== WHAT THE TASK REQUIRES ==
Write out, from the entries below, exactly the lines that run between the lines holding "(313, 181) = (701, 390): none -> pink can" and "(480, 88) = (533, 568): brown", inclusive, and stop there.

== SOURCE DATA ==
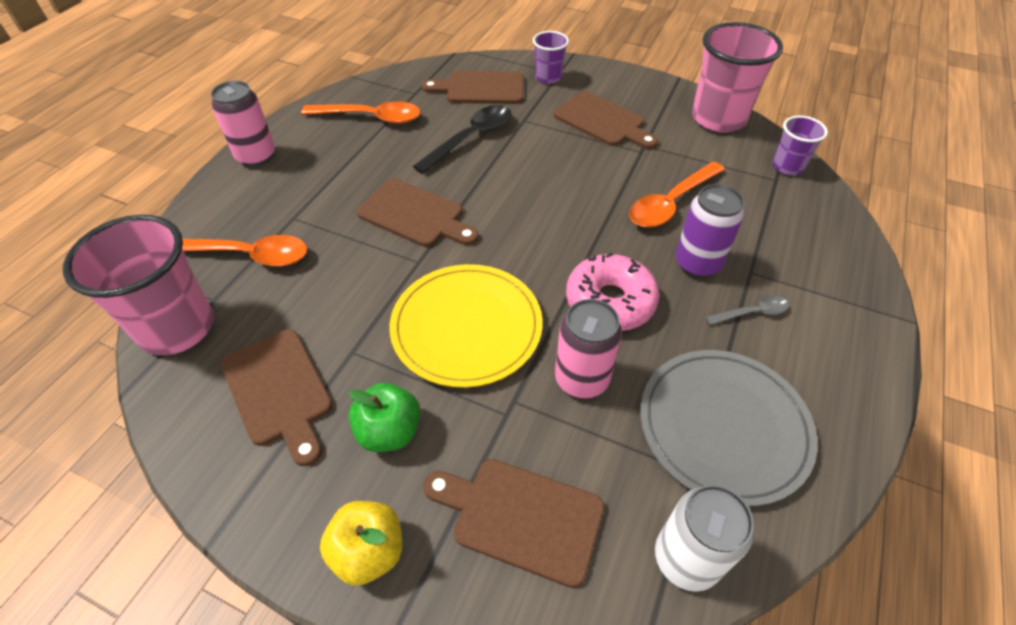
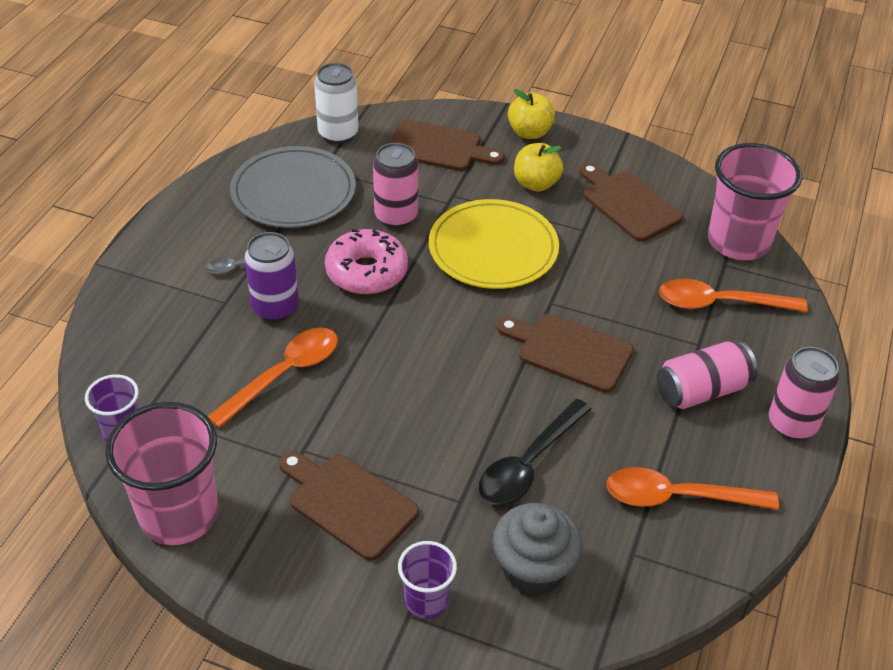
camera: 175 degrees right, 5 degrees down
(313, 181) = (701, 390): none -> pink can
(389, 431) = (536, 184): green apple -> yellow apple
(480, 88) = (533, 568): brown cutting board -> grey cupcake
...
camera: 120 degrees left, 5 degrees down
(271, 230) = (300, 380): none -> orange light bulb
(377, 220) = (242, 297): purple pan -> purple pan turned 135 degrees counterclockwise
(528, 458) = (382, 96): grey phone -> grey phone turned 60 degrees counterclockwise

== EXERCISE ANSWER ==
(313, 181) = (701, 390): none -> pink can
(389, 431) = (536, 184): green apple -> yellow apple
(480, 88) = (533, 568): brown cutting board -> grey cupcake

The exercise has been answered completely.